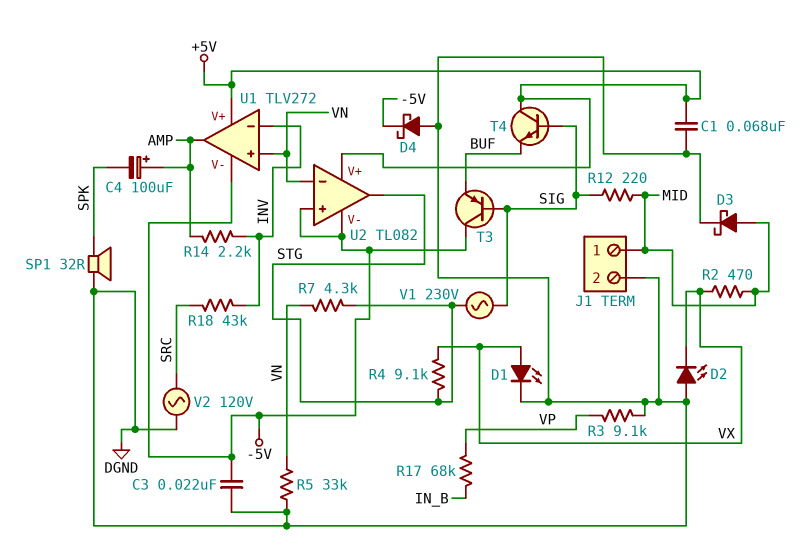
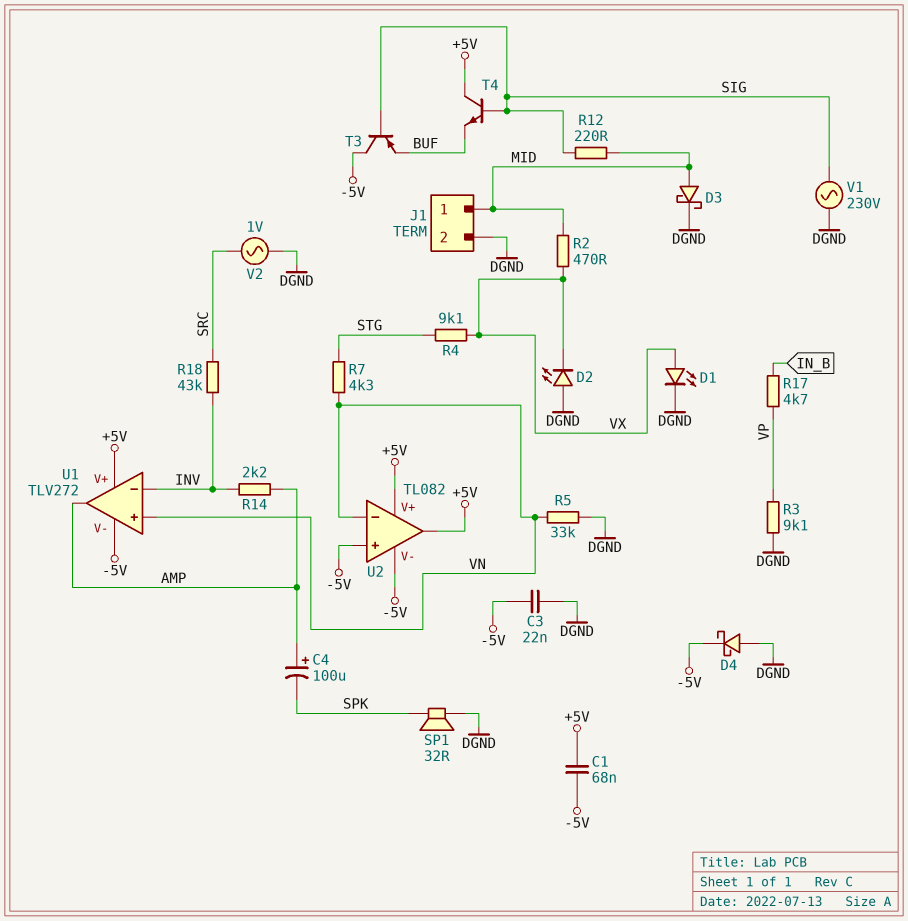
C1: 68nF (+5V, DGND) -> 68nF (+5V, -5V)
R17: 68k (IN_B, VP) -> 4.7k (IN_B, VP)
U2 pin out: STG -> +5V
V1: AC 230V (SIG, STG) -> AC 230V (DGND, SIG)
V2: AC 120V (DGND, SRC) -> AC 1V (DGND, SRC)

+===+

> **Exercise prompt**: Every line above should be reproduced exactly, please, with no pictures included.

> **Your solution**:
C1: 68nF (+5V, DGND) -> 68nF (+5V, -5V)
R17: 68k (IN_B, VP) -> 4.7k (IN_B, VP)
U2 pin out: STG -> +5V
V1: AC 230V (SIG, STG) -> AC 230V (DGND, SIG)
V2: AC 120V (DGND, SRC) -> AC 1V (DGND, SRC)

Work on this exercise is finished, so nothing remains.